* [What is needed] If an entry includes an image, drop the image and copy the rest verbatim.

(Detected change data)
========================================================================

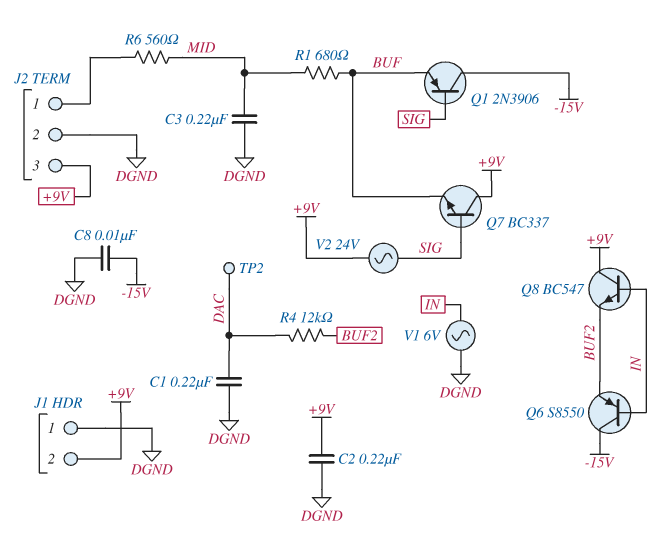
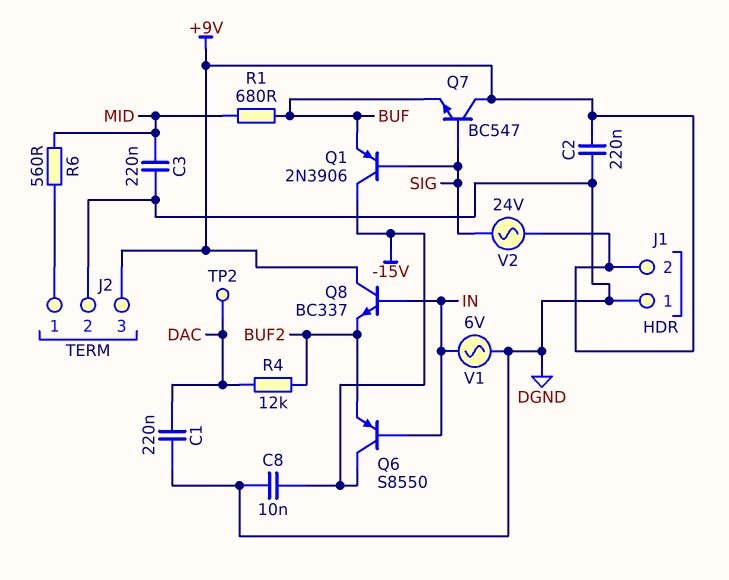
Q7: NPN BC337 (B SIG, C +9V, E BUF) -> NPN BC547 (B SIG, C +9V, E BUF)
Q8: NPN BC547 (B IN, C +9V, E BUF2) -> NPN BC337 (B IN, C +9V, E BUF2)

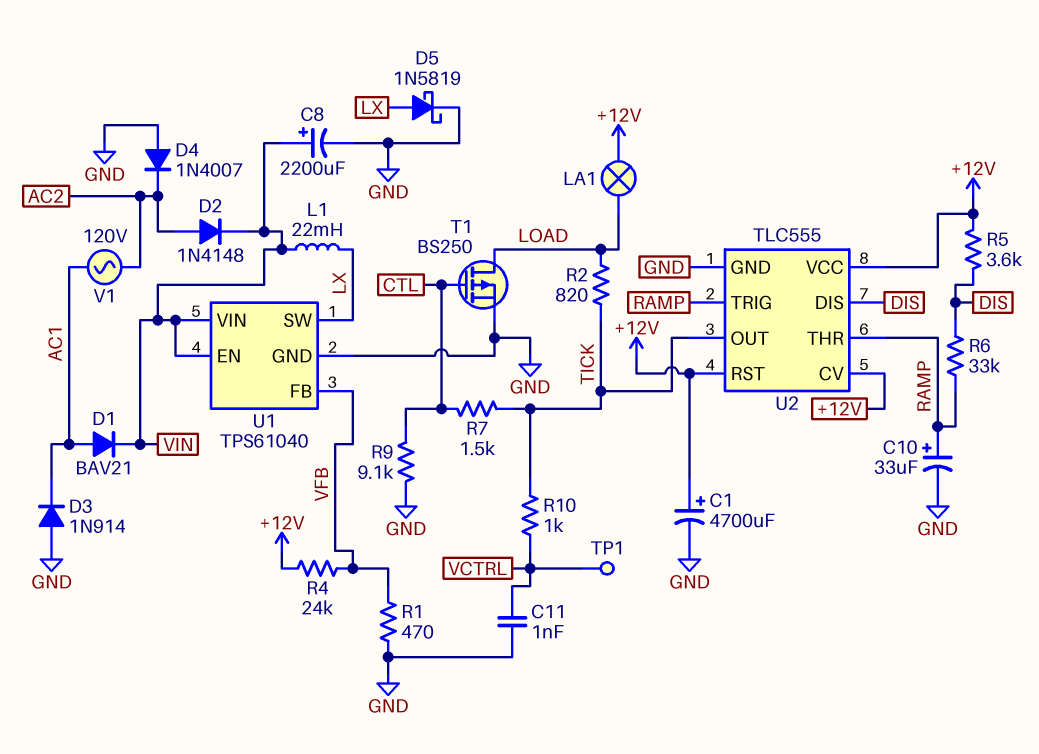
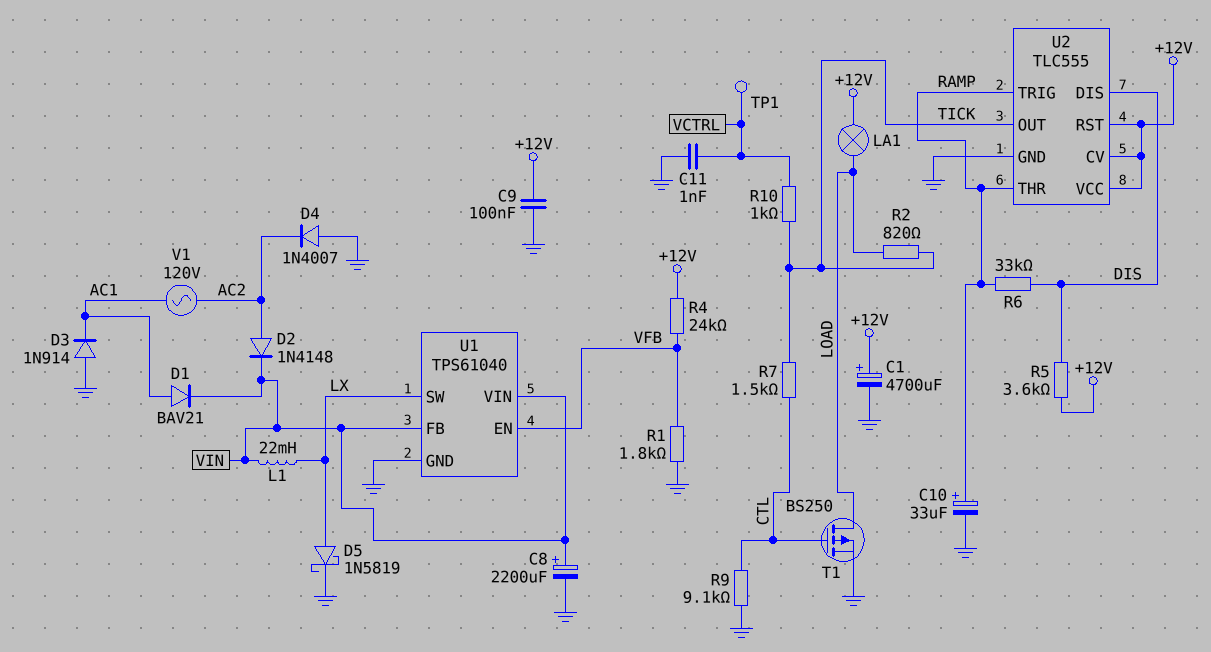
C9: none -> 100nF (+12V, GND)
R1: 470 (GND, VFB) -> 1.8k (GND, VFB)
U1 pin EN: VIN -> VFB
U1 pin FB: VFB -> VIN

========================================================================

* [Reply]
Q7: NPN BC337 (B SIG, C +9V, E BUF) -> NPN BC547 (B SIG, C +9V, E BUF)
Q8: NPN BC547 (B IN, C +9V, E BUF2) -> NPN BC337 (B IN, C +9V, E BUF2)

C9: none -> 100nF (+12V, GND)
R1: 470 (GND, VFB) -> 1.8k (GND, VFB)
U1 pin EN: VIN -> VFB
U1 pin FB: VFB -> VIN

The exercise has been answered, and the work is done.